**WHAT THE EXERCISE ASKS**
When the string "left" is part of a line below, that line should be copied.

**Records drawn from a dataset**

::::

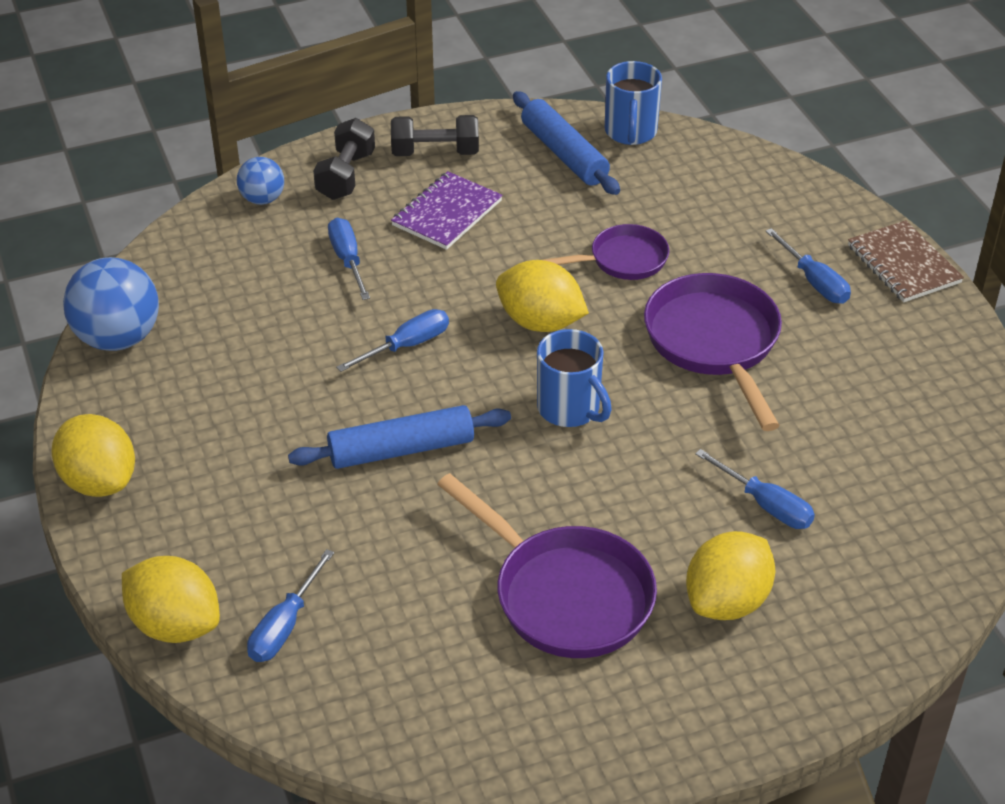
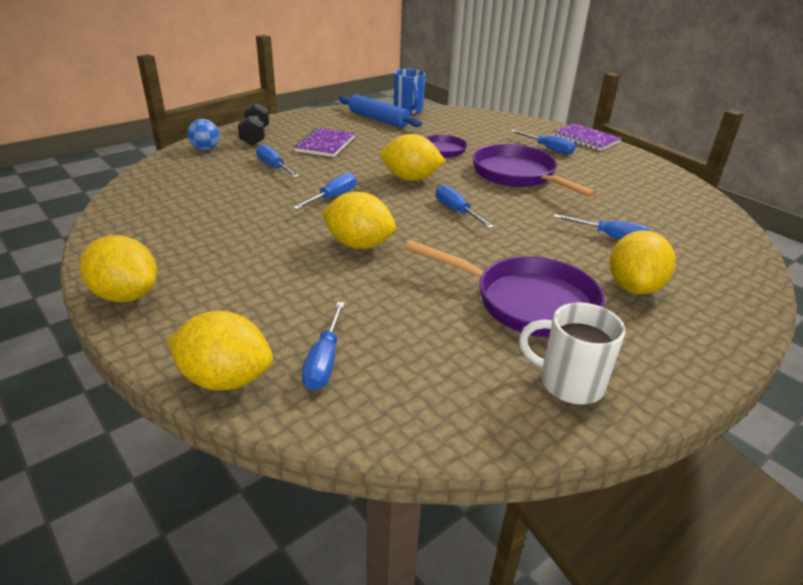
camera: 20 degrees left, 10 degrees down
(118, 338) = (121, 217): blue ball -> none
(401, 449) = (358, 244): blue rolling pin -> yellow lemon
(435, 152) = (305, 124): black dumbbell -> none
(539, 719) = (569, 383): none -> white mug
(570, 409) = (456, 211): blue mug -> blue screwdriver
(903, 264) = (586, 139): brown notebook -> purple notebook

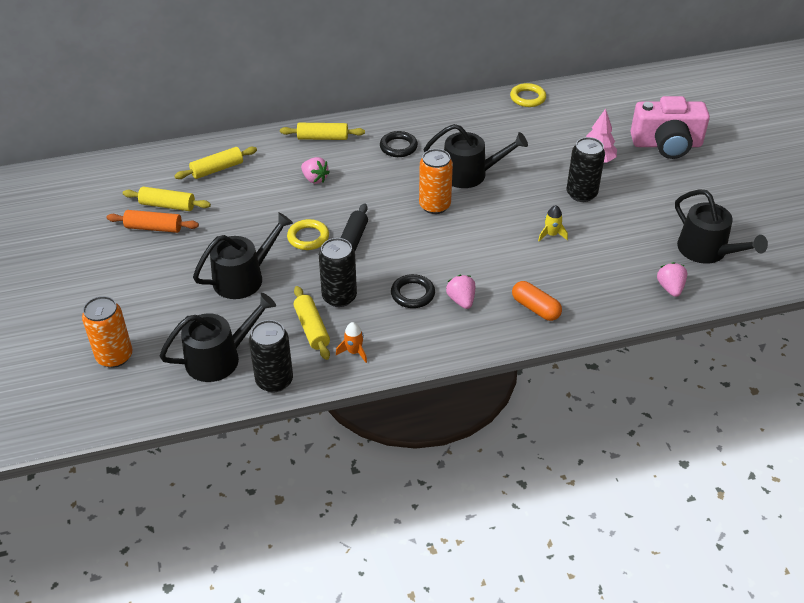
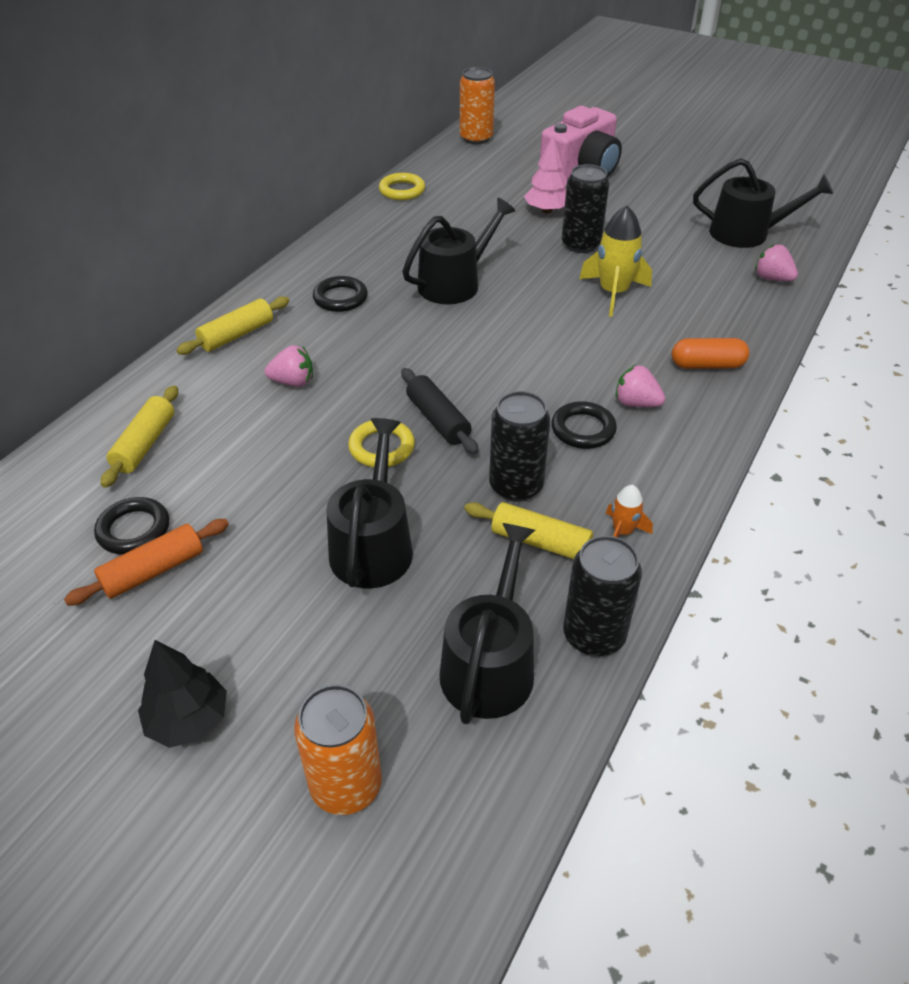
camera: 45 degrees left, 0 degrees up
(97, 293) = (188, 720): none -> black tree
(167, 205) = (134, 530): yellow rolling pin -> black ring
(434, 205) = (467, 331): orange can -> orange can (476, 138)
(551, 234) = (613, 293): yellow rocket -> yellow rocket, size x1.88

::::

**RESPONSE TO THE TASK**
camera: 20 degrees left, 10 degrees down
camera: 45 degrees left, 0 degrees up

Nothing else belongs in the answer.